### WHAT YOU ARE ASKED TO DO
Tally how many lines in the material include the word "RFID", then give that figure by itself.

BEGIN DATASET EXCERPTS

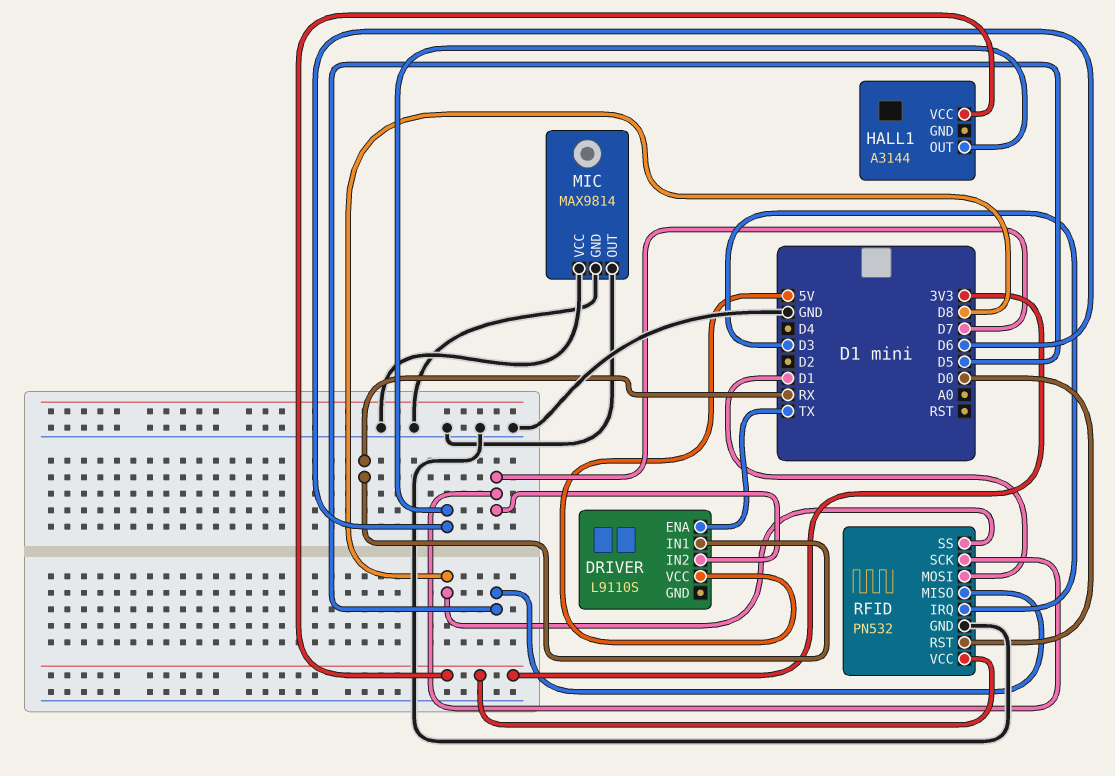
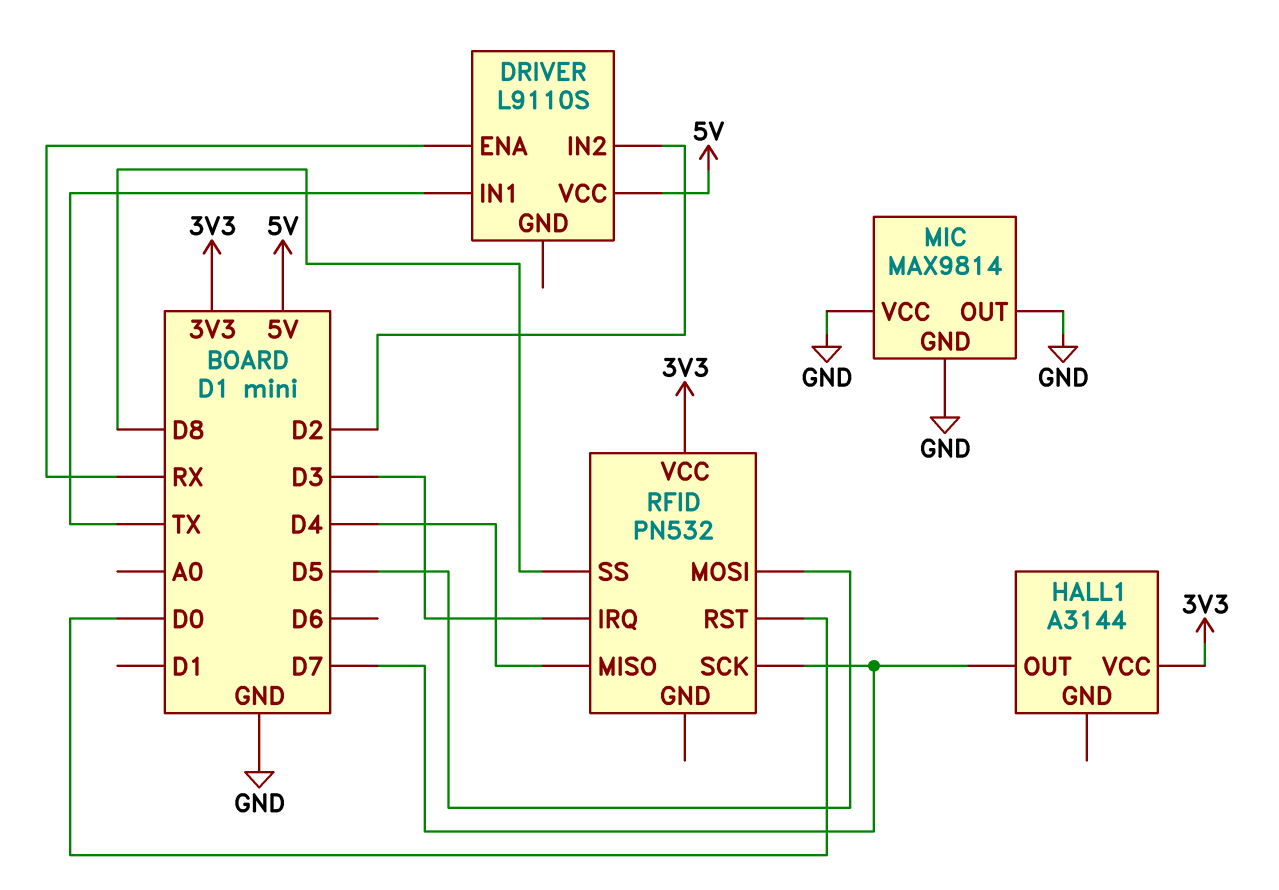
DRIVER pin ENA: TX -> RX
DRIVER pin IN1: RX -> TX
DRIVER pin IN2: D7 -> D2
HALL1 pin OUT: D6 -> D7
RFID pin GND: GND -> none
RFID pin MISO: D5 -> D4
RFID pin MOSI: D1 -> D5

END DATASET EXCERPTS

### RESPONSE AREA
3